### AIM OF THE TASK
Every record is to be printed exactly as it appears.

### INPUT FOR THIS TASK
◇ ◇ ◇ ◇
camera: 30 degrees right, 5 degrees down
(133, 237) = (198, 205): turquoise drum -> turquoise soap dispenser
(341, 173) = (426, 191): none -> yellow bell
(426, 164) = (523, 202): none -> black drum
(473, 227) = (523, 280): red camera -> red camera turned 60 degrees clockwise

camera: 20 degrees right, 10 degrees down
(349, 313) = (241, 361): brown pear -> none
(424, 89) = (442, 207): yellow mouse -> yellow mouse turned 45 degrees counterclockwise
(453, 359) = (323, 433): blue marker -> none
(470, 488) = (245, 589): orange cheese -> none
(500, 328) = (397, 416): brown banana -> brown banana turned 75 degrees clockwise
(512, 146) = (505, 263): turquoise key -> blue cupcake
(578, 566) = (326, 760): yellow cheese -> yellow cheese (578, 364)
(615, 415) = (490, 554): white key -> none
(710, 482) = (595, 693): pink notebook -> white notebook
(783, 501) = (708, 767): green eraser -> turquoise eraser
◇ ◇ ◇ ◇
### RESPONSE AREA
camera: 30 degrees right, 5 degrees down
(133, 237) = (198, 205): turquoise drum -> turquoise soap dispenser
(341, 173) = (426, 191): none -> yellow bell
(426, 164) = (523, 202): none -> black drum
(473, 227) = (523, 280): red camera -> red camera turned 60 degrees clockwise

camera: 20 degrees right, 10 degrees down
(349, 313) = (241, 361): brown pear -> none
(424, 89) = (442, 207): yellow mouse -> yellow mouse turned 45 degrees counterclockwise
(453, 359) = (323, 433): blue marker -> none
(470, 488) = (245, 589): orange cheese -> none
(500, 328) = (397, 416): brown banana -> brown banana turned 75 degrees clockwise
(512, 146) = (505, 263): turquoise key -> blue cupcake
(578, 566) = (326, 760): yellow cheese -> yellow cheese (578, 364)
(615, 415) = (490, 554): white key -> none
(710, 482) = (595, 693): pink notebook -> white notebook
(783, 501) = (708, 767): green eraser -> turquoise eraser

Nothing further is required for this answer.